## Start
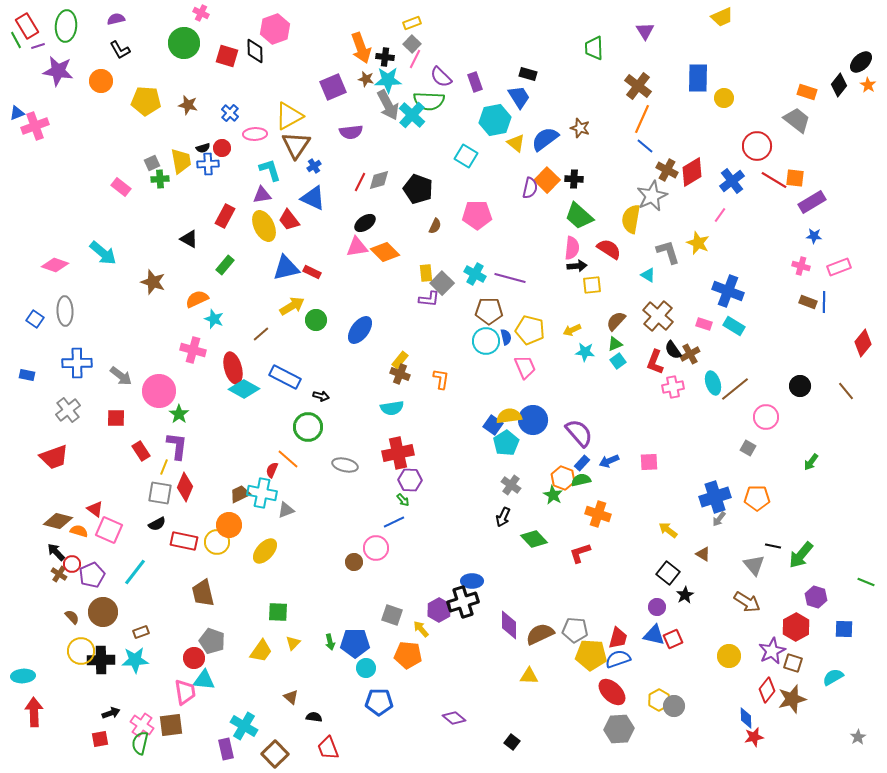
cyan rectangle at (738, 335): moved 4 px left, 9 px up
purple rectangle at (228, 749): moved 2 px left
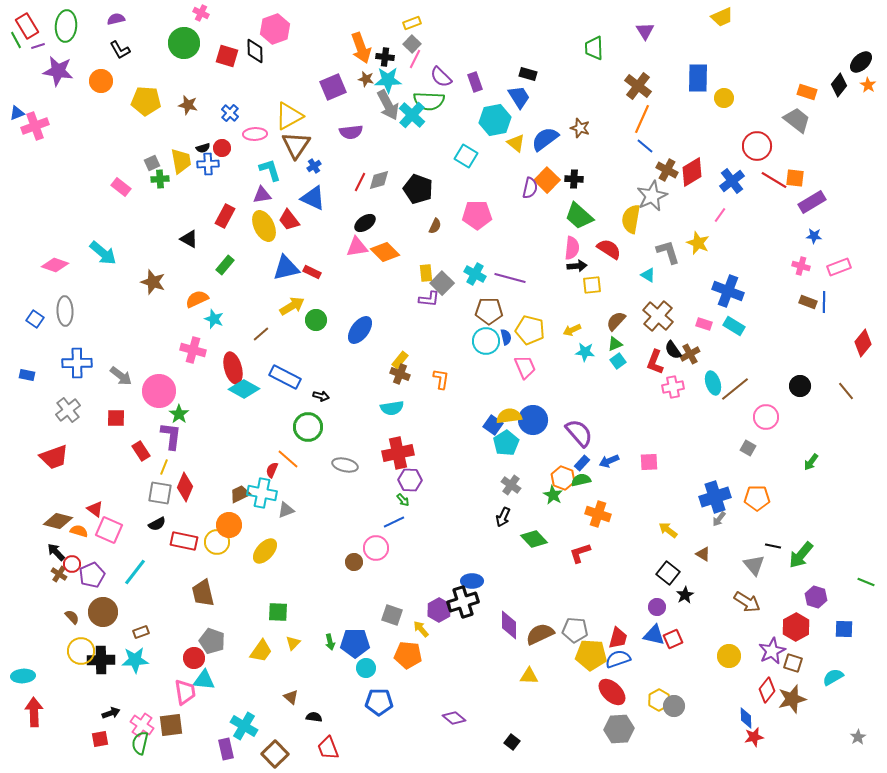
purple L-shape at (177, 446): moved 6 px left, 10 px up
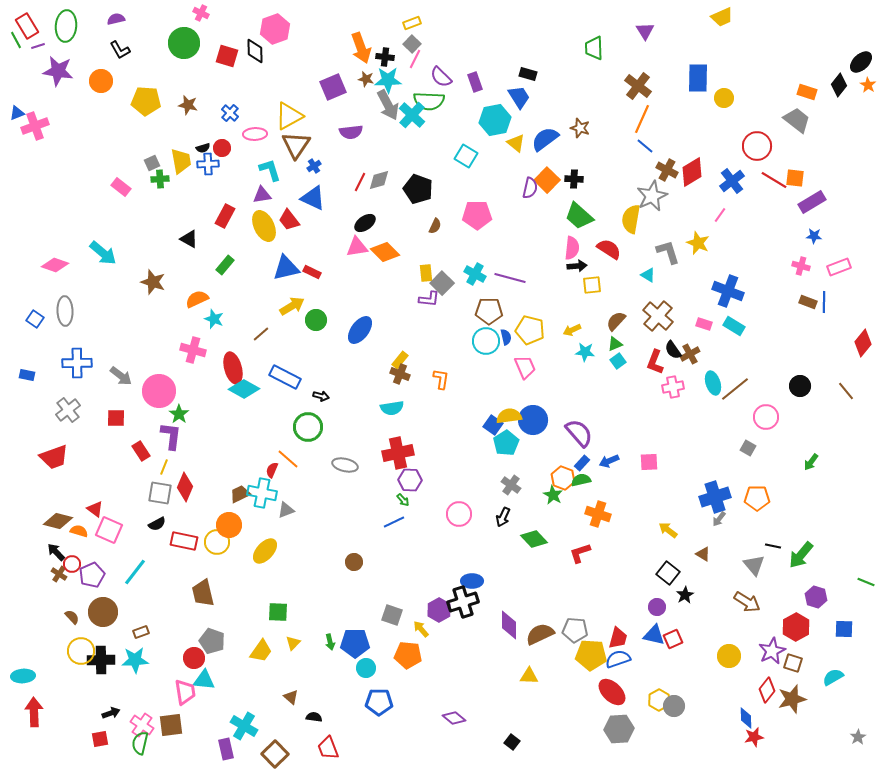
pink circle at (376, 548): moved 83 px right, 34 px up
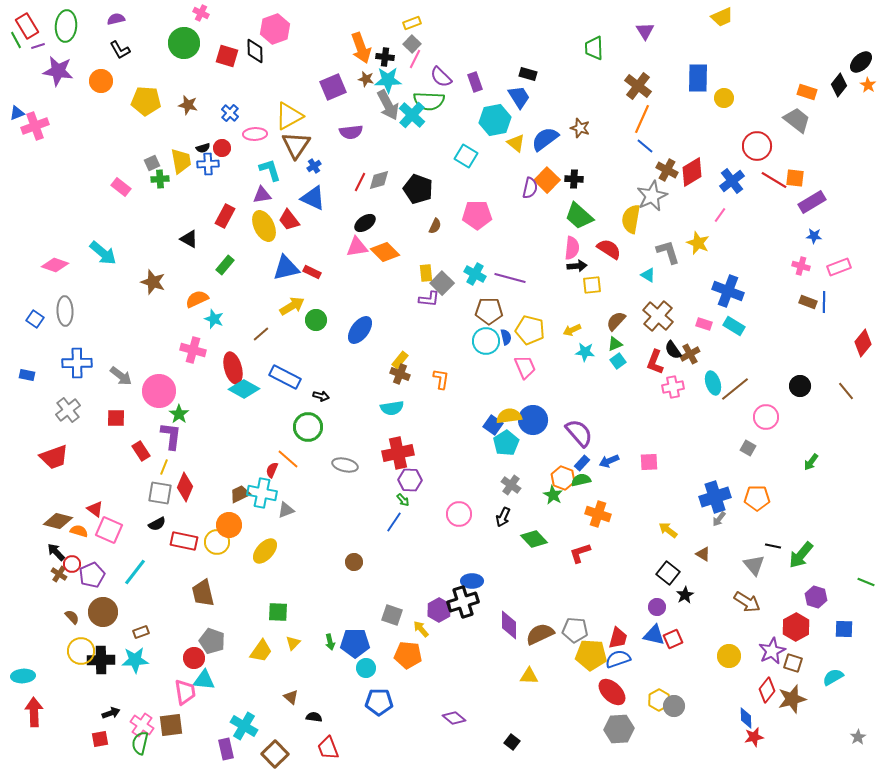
blue line at (394, 522): rotated 30 degrees counterclockwise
## End
Please copy every line of the entries above word for word, leaving out the pictures.

cyan rectangle at (738, 335): moved 4 px left, 9 px up
purple rectangle at (228, 749): moved 2 px left
purple L-shape at (177, 446): moved 6 px left, 10 px up
pink circle at (376, 548): moved 83 px right, 34 px up
blue line at (394, 522): rotated 30 degrees counterclockwise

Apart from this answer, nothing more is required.